> _TO DO_:
Look through the entries below and return all lines including the word "green".

> _RECORDS FOR THIS TASK_:
--- --- ---

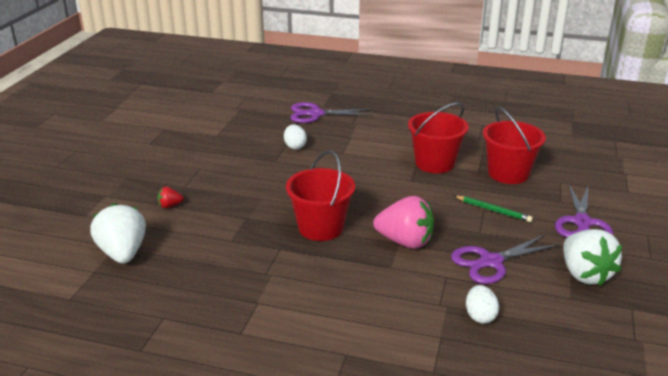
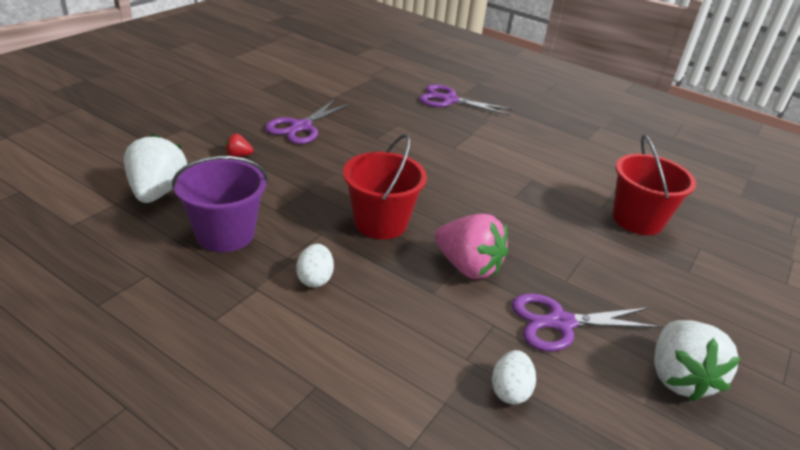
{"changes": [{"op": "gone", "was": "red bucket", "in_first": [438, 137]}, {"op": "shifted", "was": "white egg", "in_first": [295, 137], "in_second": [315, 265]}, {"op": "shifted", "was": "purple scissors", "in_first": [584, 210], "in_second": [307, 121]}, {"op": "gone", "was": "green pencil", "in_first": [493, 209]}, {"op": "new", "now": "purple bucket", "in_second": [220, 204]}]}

--- --- ---

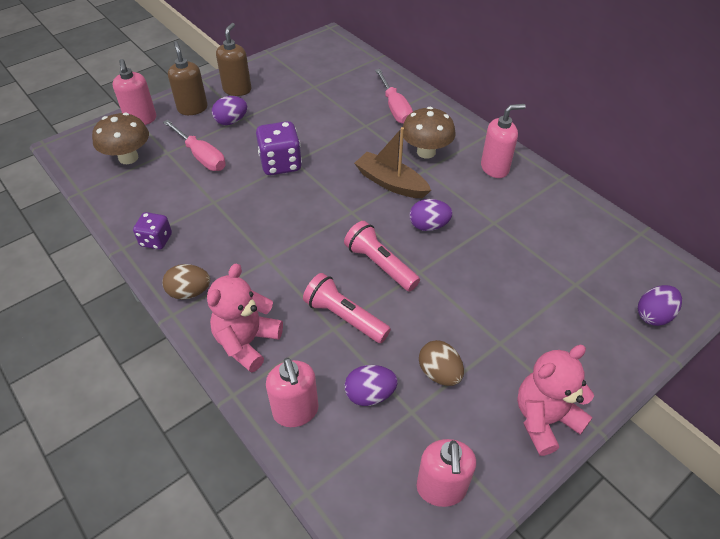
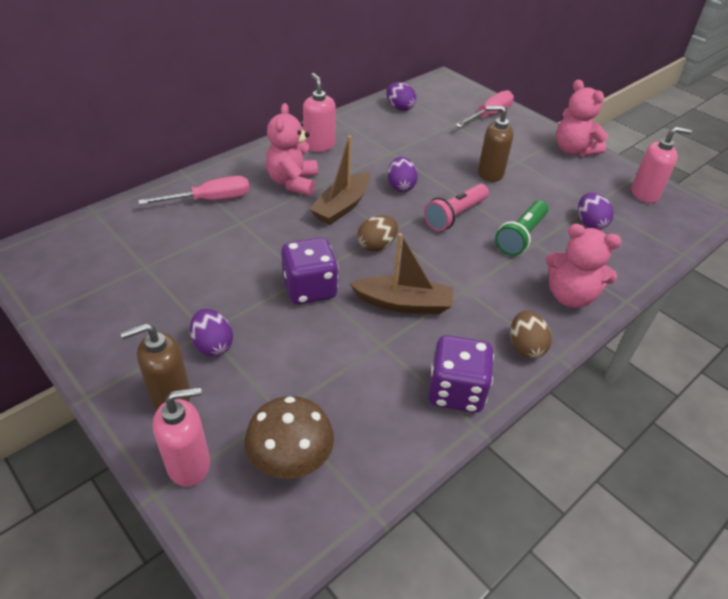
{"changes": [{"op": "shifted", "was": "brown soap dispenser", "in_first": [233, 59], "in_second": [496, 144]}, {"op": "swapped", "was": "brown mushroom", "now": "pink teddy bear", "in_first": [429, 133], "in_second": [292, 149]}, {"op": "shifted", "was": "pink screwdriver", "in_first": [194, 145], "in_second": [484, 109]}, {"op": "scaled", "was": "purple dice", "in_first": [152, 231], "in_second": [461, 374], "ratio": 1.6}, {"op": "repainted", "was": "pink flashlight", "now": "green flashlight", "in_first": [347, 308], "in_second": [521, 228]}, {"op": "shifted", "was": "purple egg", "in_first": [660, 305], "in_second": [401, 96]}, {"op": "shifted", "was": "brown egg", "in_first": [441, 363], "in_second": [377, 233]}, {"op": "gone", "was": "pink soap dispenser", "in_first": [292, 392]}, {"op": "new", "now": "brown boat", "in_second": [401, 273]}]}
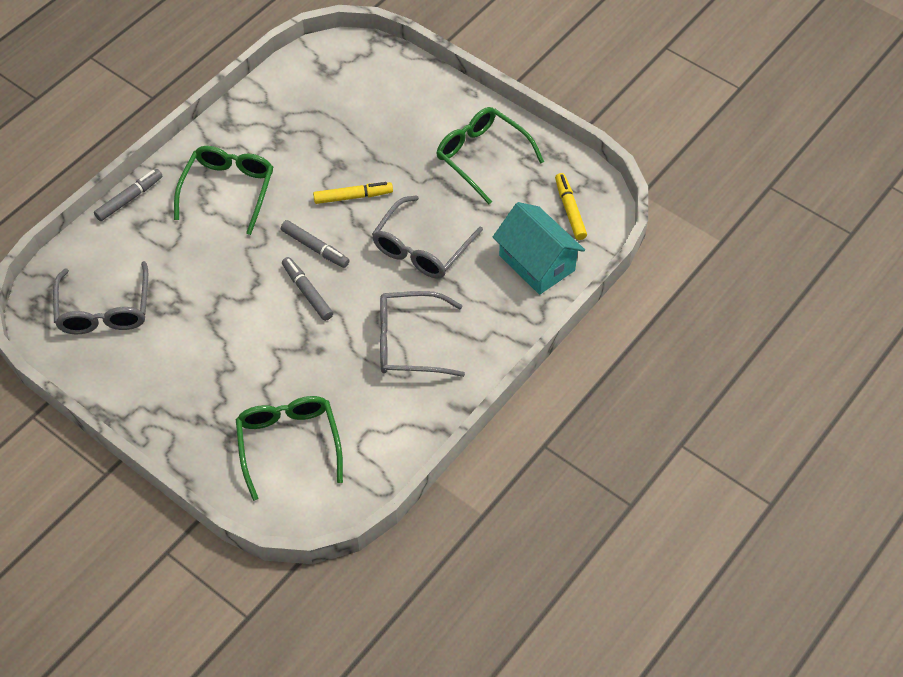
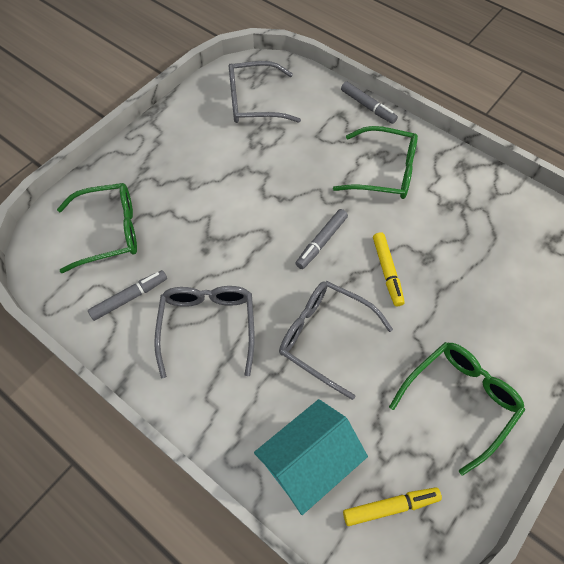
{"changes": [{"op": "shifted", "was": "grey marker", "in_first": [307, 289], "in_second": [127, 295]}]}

--- --- ---

> _EXERCISE RESULT_:
{"changes": [{"op": "gone", "was": "red bucket", "in_first": [438, 137]}, {"op": "shifted", "was": "white egg", "in_first": [295, 137], "in_second": [315, 265]}, {"op": "shifted", "was": "purple scissors", "in_first": [584, 210], "in_second": [307, 121]}, {"op": "gone", "was": "green pencil", "in_first": [493, 209]}, {"op": "new", "now": "purple bucket", "in_second": [220, 204]}]}
{"changes": [{"op": "shifted", "was": "brown soap dispenser", "in_first": [233, 59], "in_second": [496, 144]}, {"op": "swapped", "was": "brown mushroom", "now": "pink teddy bear", "in_first": [429, 133], "in_second": [292, 149]}, {"op": "shifted", "was": "pink screwdriver", "in_first": [194, 145], "in_second": [484, 109]}, {"op": "scaled", "was": "purple dice", "in_first": [152, 231], "in_second": [461, 374], "ratio": 1.6}, {"op": "repainted", "was": "pink flashlight", "now": "green flashlight", "in_first": [347, 308], "in_second": [521, 228]}, {"op": "shifted", "was": "purple egg", "in_first": [660, 305], "in_second": [401, 96]}, {"op": "shifted", "was": "brown egg", "in_first": [441, 363], "in_second": [377, 233]}, {"op": "gone", "was": "pink soap dispenser", "in_first": [292, 392]}, {"op": "new", "now": "brown boat", "in_second": [401, 273]}]}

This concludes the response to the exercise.